* **EXERCISE DATA**:
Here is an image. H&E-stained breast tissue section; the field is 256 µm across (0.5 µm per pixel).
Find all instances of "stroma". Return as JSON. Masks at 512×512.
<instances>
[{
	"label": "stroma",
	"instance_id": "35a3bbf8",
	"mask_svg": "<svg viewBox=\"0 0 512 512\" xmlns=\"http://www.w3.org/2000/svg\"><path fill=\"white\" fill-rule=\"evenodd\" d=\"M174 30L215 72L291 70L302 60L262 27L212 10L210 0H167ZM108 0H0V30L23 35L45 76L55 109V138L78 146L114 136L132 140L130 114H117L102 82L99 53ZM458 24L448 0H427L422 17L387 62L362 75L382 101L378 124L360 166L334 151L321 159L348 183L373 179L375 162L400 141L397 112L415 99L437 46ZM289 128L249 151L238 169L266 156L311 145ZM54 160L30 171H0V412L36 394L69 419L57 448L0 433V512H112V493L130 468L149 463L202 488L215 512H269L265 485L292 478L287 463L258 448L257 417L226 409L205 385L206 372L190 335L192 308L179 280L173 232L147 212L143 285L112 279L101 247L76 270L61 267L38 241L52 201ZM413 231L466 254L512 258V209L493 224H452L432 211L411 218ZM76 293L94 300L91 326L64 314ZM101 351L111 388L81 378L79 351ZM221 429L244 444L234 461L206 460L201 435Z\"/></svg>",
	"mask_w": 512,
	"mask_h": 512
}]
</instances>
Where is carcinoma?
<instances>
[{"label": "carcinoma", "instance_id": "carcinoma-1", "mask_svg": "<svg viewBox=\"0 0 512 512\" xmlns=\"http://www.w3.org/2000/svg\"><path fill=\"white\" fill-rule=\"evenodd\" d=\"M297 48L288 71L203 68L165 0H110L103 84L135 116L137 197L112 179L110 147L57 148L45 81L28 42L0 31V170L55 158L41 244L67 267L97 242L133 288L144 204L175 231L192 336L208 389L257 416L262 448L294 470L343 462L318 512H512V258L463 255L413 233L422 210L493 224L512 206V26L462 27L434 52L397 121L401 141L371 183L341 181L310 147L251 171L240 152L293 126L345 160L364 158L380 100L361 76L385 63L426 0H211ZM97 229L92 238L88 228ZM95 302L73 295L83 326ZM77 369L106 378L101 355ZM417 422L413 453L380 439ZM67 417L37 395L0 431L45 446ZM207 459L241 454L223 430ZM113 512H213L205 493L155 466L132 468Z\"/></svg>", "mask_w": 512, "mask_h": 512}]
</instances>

* **WRITTEN REQUEST**: Go through the listing above and list every line that has the word "label".

* **TASK RESULT**:
	"label": "stroma",
[{"label": "carcinoma", "instance_id": "carcinoma-1", "mask_svg": "<svg viewBox=\"0 0 512 512\" xmlns=\"http://www.w3.org/2000/svg\"><path fill=\"white\" fill-rule=\"evenodd\" d=\"M297 48L288 71L203 68L165 0H110L103 84L135 116L137 197L112 179L110 147L57 148L45 81L28 42L0 31V170L55 158L41 244L67 267L97 242L133 288L144 204L175 231L192 336L208 389L257 416L262 448L294 470L343 462L318 512H512V258L463 255L413 233L422 210L493 224L512 206V26L462 27L434 52L397 121L401 141L371 183L341 181L310 147L251 171L240 152L293 126L345 160L364 158L380 100L361 76L385 63L426 0H211ZM97 229L92 238L88 228ZM95 302L73 295L83 326ZM77 369L106 378L101 355ZM417 422L413 453L380 439ZM67 417L37 395L0 431L45 446ZM207 459L241 454L223 430ZM113 512H213L205 493L155 466L132 468Z\"/></svg>", "mask_w": 512, "mask_h": 512}]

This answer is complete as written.